[BEGIN]

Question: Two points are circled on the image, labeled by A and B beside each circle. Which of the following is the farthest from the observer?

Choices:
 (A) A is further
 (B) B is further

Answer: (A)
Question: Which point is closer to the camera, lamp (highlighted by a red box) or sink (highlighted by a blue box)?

[END]

What the task asks:
Copy the records above word for word, keeping every line in its original order.

Solution:
Question: Two points are circled on the image, labeled by A and B beside each circle. Which of the following is the farthest from the observer?

Choices:
 (A) A is further
 (B) B is further

Answer: (A)
Question: Which point is closer to the camera, lamp (highlighted by a red box) or sink (highlighted by a blue box)?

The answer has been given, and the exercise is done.